▶ TO DO
Reproduce the listing word for word, leaving every picture behind.

▶ EXTRACTED INFORMATION

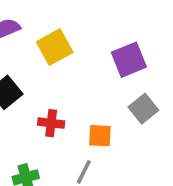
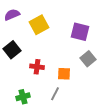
purple square: (129, 60) -> (80, 32), turned 36

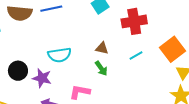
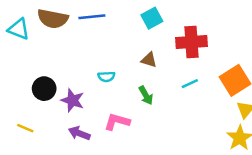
brown triangle: (102, 48) -> (149, 60), moved
cyan semicircle: (59, 55) -> (106, 77), moved, size x0.6

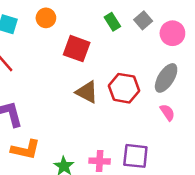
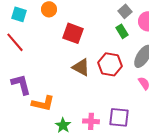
green rectangle: (112, 22) -> (122, 31), moved
orange L-shape: (25, 150) -> (43, 103), moved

▶ SOLUTION BELOW
purple square: (129, 60) -> (80, 32), turned 36

brown triangle: (102, 48) -> (149, 60), moved
cyan semicircle: (59, 55) -> (106, 77), moved, size x0.6

green rectangle: (112, 22) -> (122, 31), moved
orange L-shape: (25, 150) -> (43, 103), moved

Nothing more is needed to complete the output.